PROVIDED RECORDS:

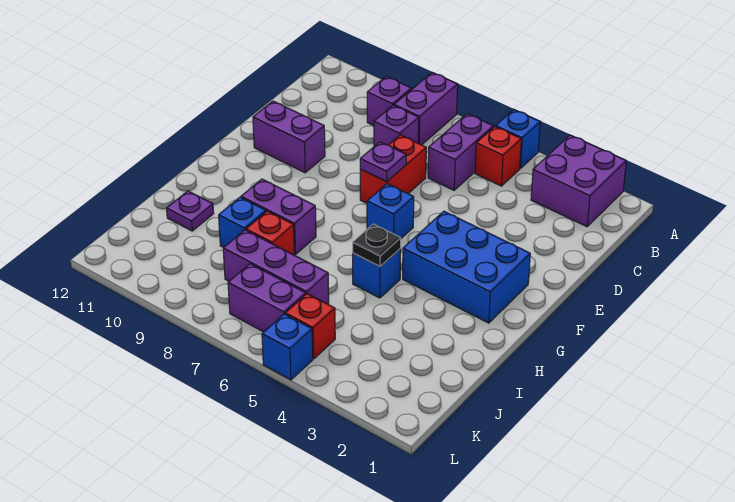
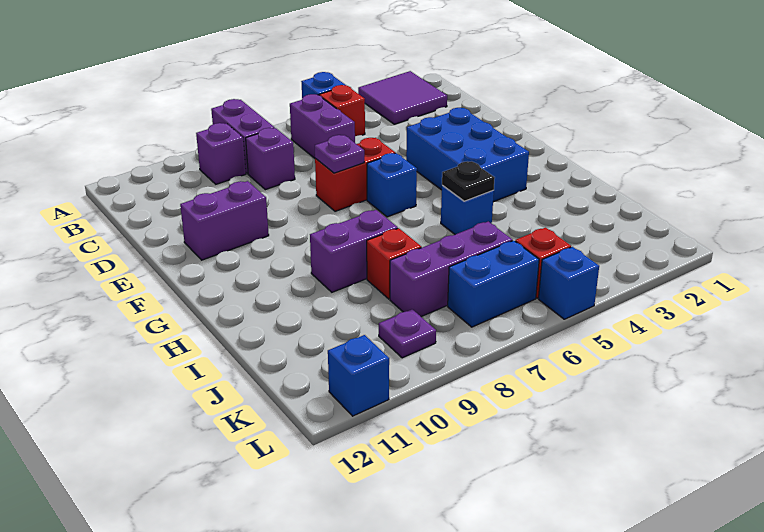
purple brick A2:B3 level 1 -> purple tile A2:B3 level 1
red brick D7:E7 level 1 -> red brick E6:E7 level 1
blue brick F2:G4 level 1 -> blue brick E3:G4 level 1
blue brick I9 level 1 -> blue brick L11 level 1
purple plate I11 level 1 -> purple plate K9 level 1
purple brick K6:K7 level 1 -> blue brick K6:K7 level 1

--

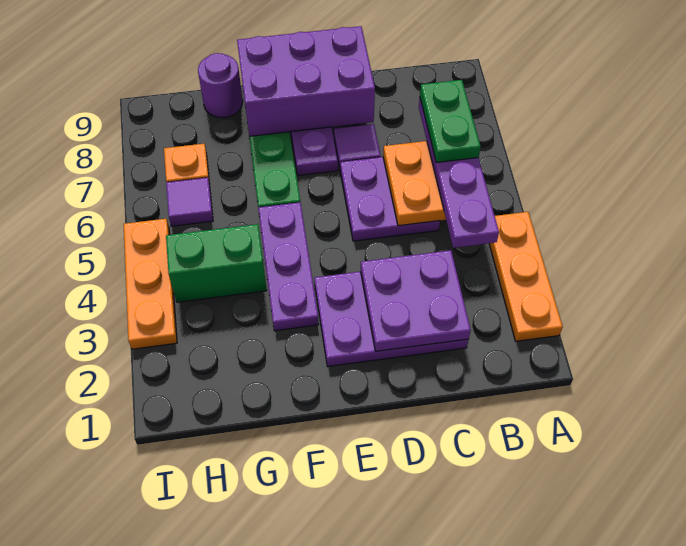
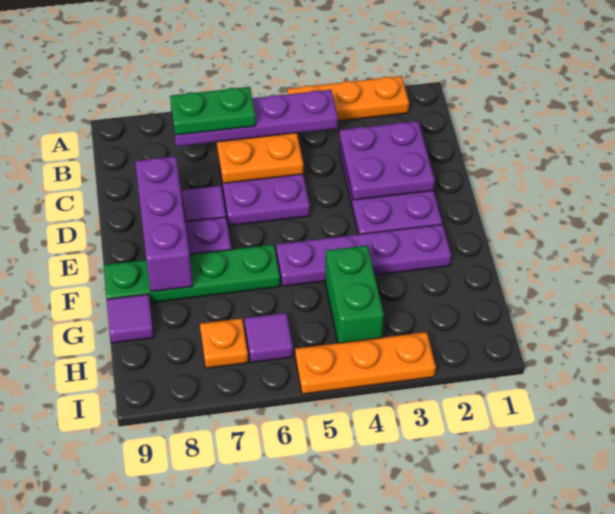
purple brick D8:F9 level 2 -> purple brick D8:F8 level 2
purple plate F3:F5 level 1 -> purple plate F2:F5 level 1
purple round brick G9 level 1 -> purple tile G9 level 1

ABOUT THIS EXERCISE: Reproduce exactly, and with no other material, the lines between those holding "red brick D7:E7" and "purple brick K6:K7", inclusive.

EXERCISE SOLUTION:
red brick D7:E7 level 1 -> red brick E6:E7 level 1
blue brick F2:G4 level 1 -> blue brick E3:G4 level 1
blue brick I9 level 1 -> blue brick L11 level 1
purple plate I11 level 1 -> purple plate K9 level 1
purple brick K6:K7 level 1 -> blue brick K6:K7 level 1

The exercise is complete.